ABOUT THIS TASK: The whole listing, please: repeat it exactly, with the pictures left out.

COLLECTED MATERIAL:
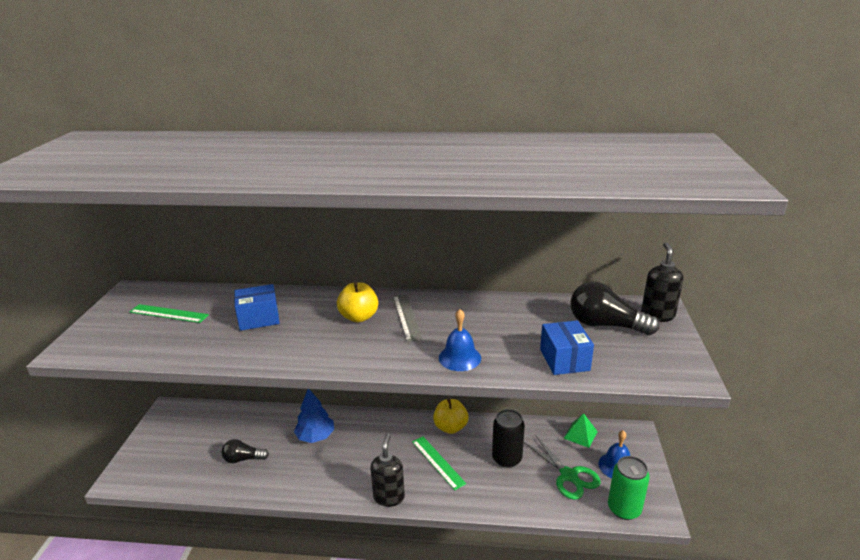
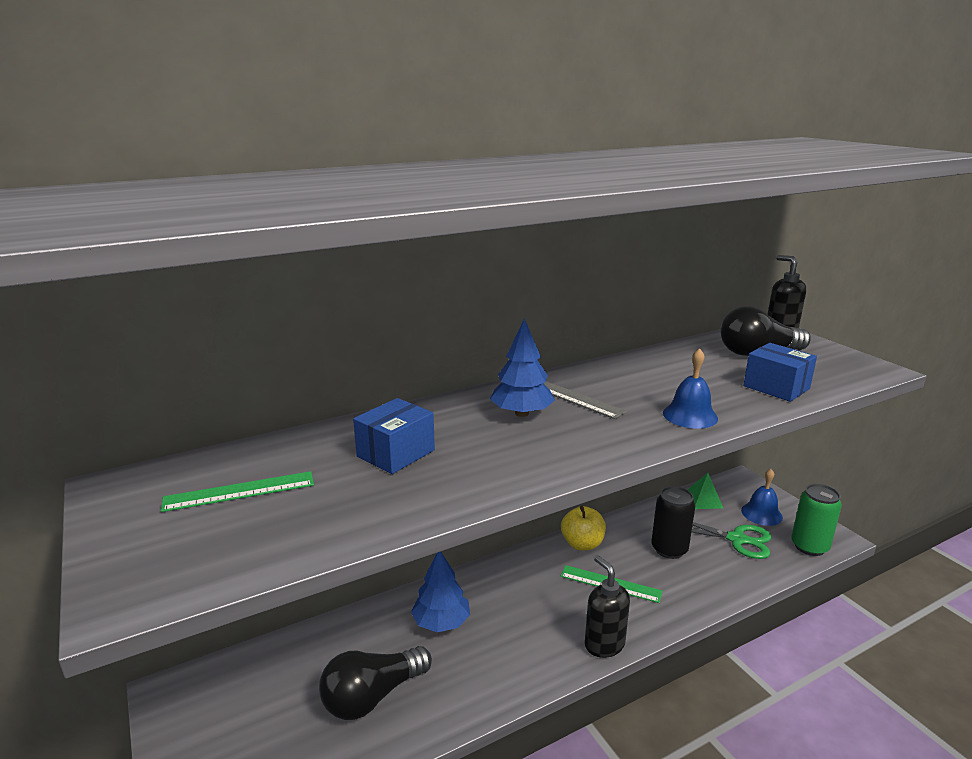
camera: 35 degrees left, 5 degrees down
(243, 459) = (372, 696): black light bulb -> black light bulb, size x1.66
(359, 317) = (522, 413): yellow apple -> blue tree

REPLY:
camera: 35 degrees left, 5 degrees down
(243, 459) = (372, 696): black light bulb -> black light bulb, size x1.66
(359, 317) = (522, 413): yellow apple -> blue tree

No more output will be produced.